# INSTRUCTIONS FOR THE TASK
For the entries that appear below, write out the exact text and omit the pictures.

== Segment start ==

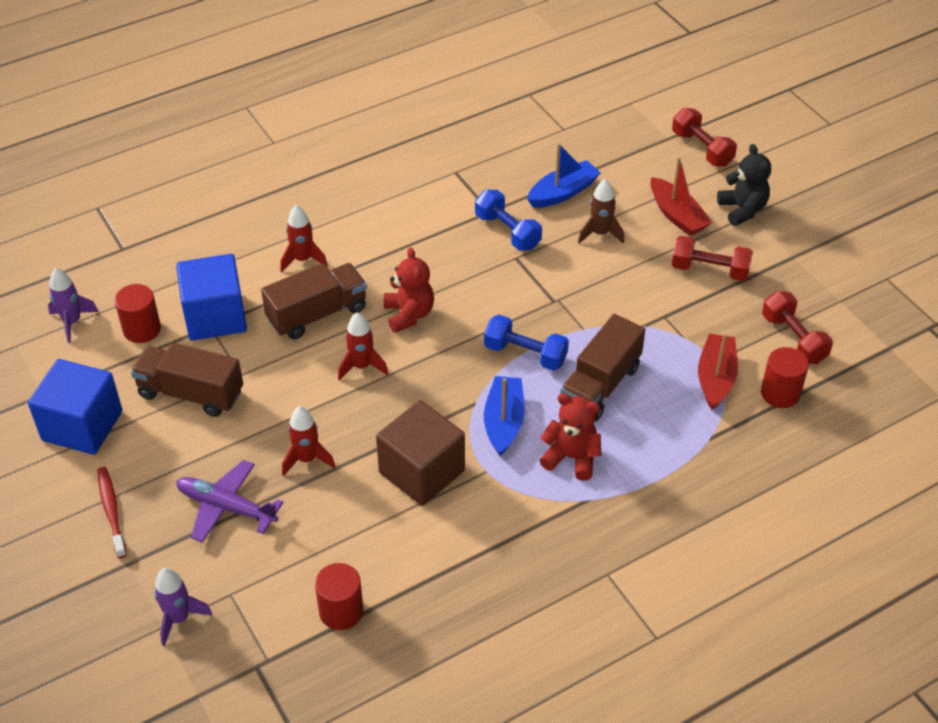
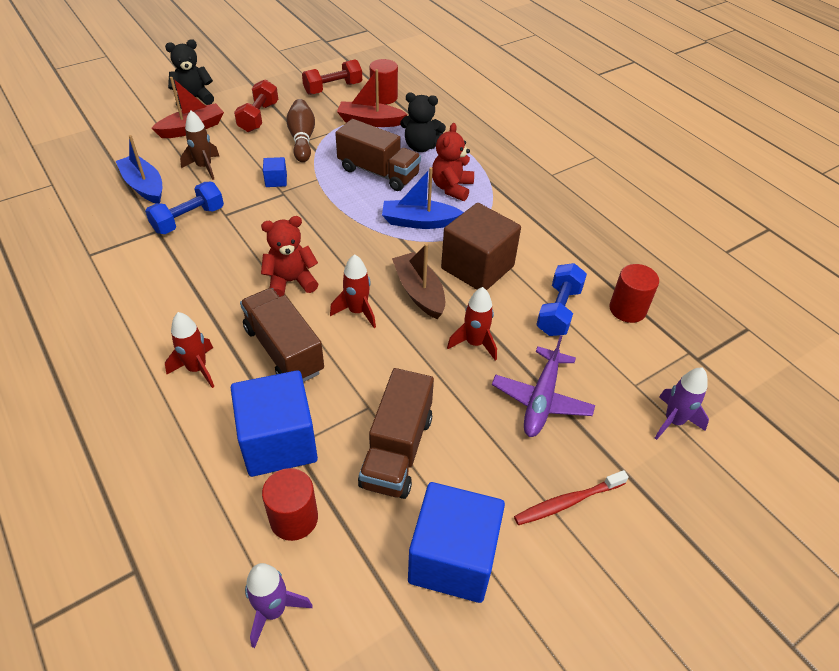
camera: 95 degrees left, 0 degrees up
(385, 417) = (419, 292): none -> brown boat
(525, 354) = (344, 210): blue dumbbell -> blue dumbbell (558, 311)
(578, 294) = (276, 180): none -> blue cube
(661, 430) = (421, 147): none -> black teddy bear
(665, 312) = (302, 139): none -> brown bowling pin
(702, 149) = (112, 112): red dumbbell -> none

== Segment end ==

# SOLUTION
camera: 95 degrees left, 0 degrees up
(385, 417) = (419, 292): none -> brown boat
(525, 354) = (344, 210): blue dumbbell -> blue dumbbell (558, 311)
(578, 294) = (276, 180): none -> blue cube
(661, 430) = (421, 147): none -> black teddy bear
(665, 312) = (302, 139): none -> brown bowling pin
(702, 149) = (112, 112): red dumbbell -> none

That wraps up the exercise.